Task:
Given the records below, would you repeat exactly the lines that begin at the one containing "green screwdriver: 1 -> 4" and end at the one containing "orange dice: 0 -> 1", inclusive?

Record excerpts:
____

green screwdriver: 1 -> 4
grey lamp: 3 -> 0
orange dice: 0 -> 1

____

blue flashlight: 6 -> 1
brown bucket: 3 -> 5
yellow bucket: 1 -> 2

____

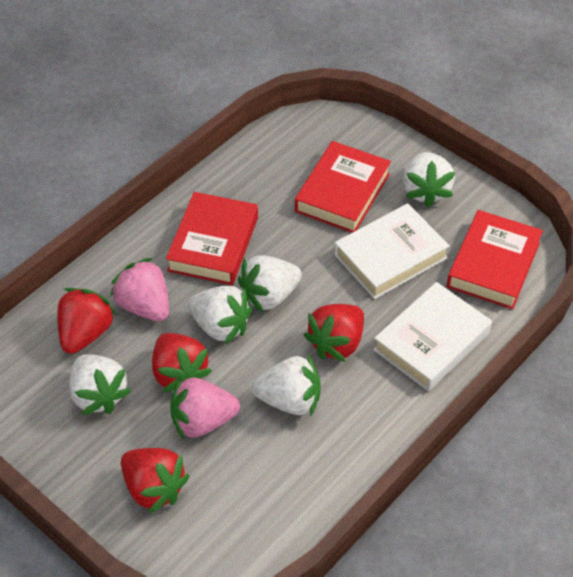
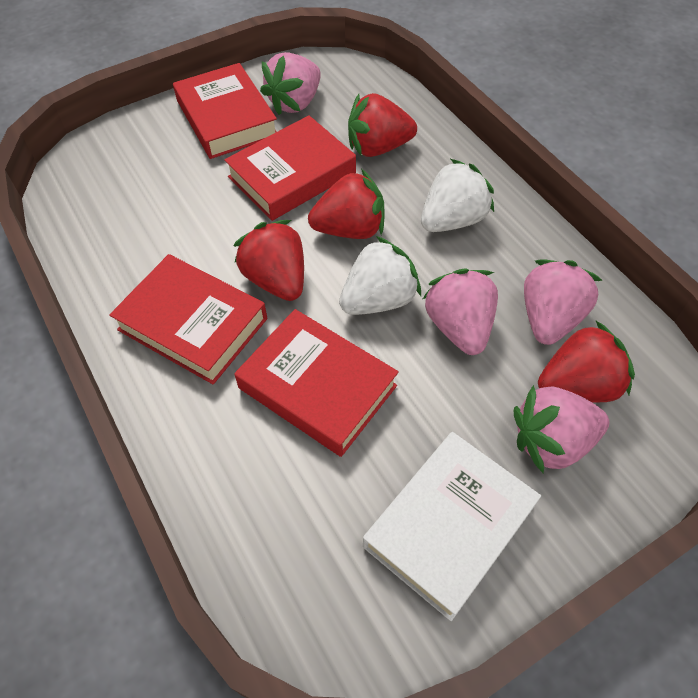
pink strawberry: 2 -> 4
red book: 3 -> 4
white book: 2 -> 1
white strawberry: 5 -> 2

____

Task solution:
green screwdriver: 1 -> 4
grey lamp: 3 -> 0
orange dice: 0 -> 1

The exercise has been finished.